▶ [Extracted records]
◇ ◇ ◇ ◇

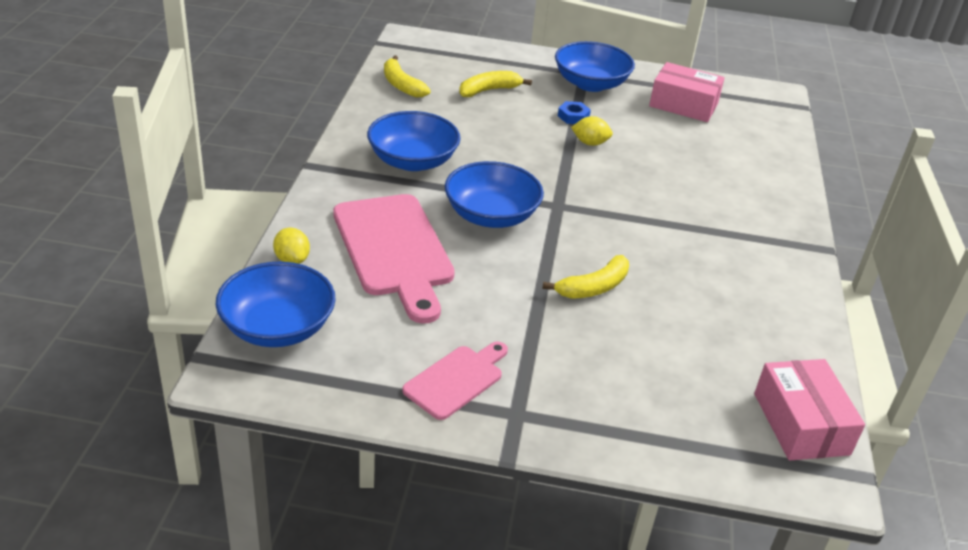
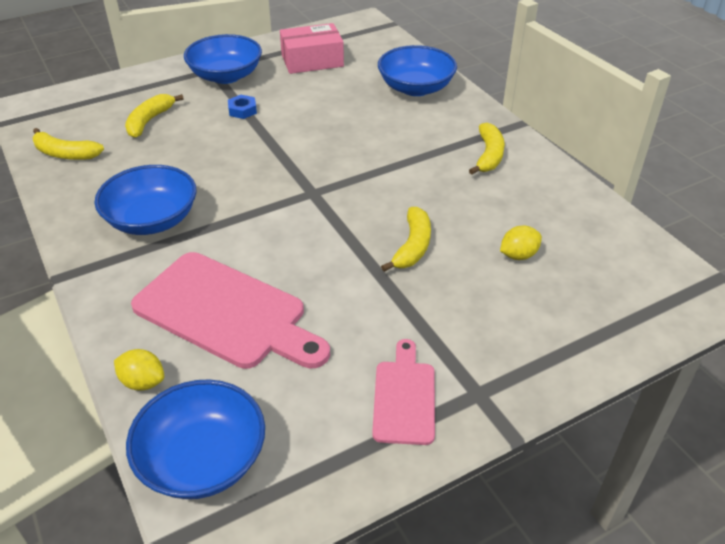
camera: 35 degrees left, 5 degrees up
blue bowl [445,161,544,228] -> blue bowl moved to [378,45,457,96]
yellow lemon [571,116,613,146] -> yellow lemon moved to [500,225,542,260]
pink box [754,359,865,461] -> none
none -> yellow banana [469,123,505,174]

◇ ◇ ◇ ◇

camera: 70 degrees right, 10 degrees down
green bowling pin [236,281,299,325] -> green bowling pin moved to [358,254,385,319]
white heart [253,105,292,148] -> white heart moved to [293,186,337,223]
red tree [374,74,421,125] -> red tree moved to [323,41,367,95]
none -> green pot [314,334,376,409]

◇ ◇ ◇ ◇

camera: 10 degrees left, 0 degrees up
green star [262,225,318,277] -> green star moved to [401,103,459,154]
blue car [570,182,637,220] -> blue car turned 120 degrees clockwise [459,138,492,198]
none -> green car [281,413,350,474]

◇ ◇ ◇ ◇

▶ [What to work on] Given the records above, reproduce precisely and only the lines between the line holding "yellow lemon [571,116,613,146]" and the line holding "none -> yellow banana [469,123,505,174]", inclusive.

▶ [Response below]
yellow lemon [571,116,613,146] -> yellow lemon moved to [500,225,542,260]
pink box [754,359,865,461] -> none
none -> yellow banana [469,123,505,174]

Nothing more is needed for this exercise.